*TASK DESCRIPTION*
Word for word, retype every entry in the listing.

*DATA*
──────────────────────────────
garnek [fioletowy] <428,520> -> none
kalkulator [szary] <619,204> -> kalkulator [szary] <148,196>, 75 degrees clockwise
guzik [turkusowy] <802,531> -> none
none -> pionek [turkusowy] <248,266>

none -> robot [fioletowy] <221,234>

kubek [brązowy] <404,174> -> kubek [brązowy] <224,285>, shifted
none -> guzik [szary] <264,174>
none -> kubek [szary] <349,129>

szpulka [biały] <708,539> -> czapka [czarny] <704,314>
──────────────────────────────
*COMPLETED TASK*
garnek [fioletowy] <428,520> -> none
kalkulator [szary] <619,204> -> kalkulator [szary] <148,196>, 75 degrees clockwise
guzik [turkusowy] <802,531> -> none
none -> pionek [turkusowy] <248,266>

none -> robot [fioletowy] <221,234>

kubek [brązowy] <404,174> -> kubek [brązowy] <224,285>, shifted
none -> guzik [szary] <264,174>
none -> kubek [szary] <349,129>

szpulka [biały] <708,539> -> czapka [czarny] <704,314>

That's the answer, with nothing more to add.